▸ **TASK OBJECTIVE**:
Once you have read the entries below, write them all out again exactly.

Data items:
>>>>>

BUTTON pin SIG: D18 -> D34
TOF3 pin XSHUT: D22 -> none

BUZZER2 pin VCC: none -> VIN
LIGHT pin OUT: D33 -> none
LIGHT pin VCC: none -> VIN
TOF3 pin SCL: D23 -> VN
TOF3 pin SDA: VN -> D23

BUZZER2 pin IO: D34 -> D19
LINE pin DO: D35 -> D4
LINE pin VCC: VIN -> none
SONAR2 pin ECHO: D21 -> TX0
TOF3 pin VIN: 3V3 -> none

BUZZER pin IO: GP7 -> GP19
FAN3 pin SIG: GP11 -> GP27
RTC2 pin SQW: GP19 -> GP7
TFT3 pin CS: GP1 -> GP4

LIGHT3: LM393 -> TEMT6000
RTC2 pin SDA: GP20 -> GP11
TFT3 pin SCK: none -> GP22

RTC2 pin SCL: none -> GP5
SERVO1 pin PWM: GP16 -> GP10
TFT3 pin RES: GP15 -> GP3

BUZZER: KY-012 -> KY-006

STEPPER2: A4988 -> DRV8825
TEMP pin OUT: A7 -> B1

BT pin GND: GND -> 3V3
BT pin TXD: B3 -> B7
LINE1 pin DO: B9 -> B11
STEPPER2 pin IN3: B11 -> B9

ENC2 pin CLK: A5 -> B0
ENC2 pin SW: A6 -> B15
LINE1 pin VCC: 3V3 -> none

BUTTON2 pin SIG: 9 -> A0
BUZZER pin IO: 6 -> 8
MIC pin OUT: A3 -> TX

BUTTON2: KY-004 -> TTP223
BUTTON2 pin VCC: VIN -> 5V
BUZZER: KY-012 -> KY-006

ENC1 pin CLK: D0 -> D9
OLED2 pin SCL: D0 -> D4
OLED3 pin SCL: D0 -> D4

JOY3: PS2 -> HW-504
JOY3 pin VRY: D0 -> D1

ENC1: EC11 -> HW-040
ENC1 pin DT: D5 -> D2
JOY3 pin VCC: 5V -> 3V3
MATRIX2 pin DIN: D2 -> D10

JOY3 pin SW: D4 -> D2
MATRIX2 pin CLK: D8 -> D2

<<<<<

▸ **SOLUTION TO THE PROBLEM**:
BUTTON pin SIG: D18 -> D34
TOF3 pin XSHUT: D22 -> none

BUZZER2 pin VCC: none -> VIN
LIGHT pin OUT: D33 -> none
LIGHT pin VCC: none -> VIN
TOF3 pin SCL: D23 -> VN
TOF3 pin SDA: VN -> D23

BUZZER2 pin IO: D34 -> D19
LINE pin DO: D35 -> D4
LINE pin VCC: VIN -> none
SONAR2 pin ECHO: D21 -> TX0
TOF3 pin VIN: 3V3 -> none

BUZZER pin IO: GP7 -> GP19
FAN3 pin SIG: GP11 -> GP27
RTC2 pin SQW: GP19 -> GP7
TFT3 pin CS: GP1 -> GP4

LIGHT3: LM393 -> TEMT6000
RTC2 pin SDA: GP20 -> GP11
TFT3 pin SCK: none -> GP22

RTC2 pin SCL: none -> GP5
SERVO1 pin PWM: GP16 -> GP10
TFT3 pin RES: GP15 -> GP3

BUZZER: KY-012 -> KY-006

STEPPER2: A4988 -> DRV8825
TEMP pin OUT: A7 -> B1

BT pin GND: GND -> 3V3
BT pin TXD: B3 -> B7
LINE1 pin DO: B9 -> B11
STEPPER2 pin IN3: B11 -> B9

ENC2 pin CLK: A5 -> B0
ENC2 pin SW: A6 -> B15
LINE1 pin VCC: 3V3 -> none

BUTTON2 pin SIG: 9 -> A0
BUZZER pin IO: 6 -> 8
MIC pin OUT: A3 -> TX

BUTTON2: KY-004 -> TTP223
BUTTON2 pin VCC: VIN -> 5V
BUZZER: KY-012 -> KY-006

ENC1 pin CLK: D0 -> D9
OLED2 pin SCL: D0 -> D4
OLED3 pin SCL: D0 -> D4

JOY3: PS2 -> HW-504
JOY3 pin VRY: D0 -> D1

ENC1: EC11 -> HW-040
ENC1 pin DT: D5 -> D2
JOY3 pin VCC: 5V -> 3V3
MATRIX2 pin DIN: D2 -> D10

JOY3 pin SW: D4 -> D2
MATRIX2 pin CLK: D8 -> D2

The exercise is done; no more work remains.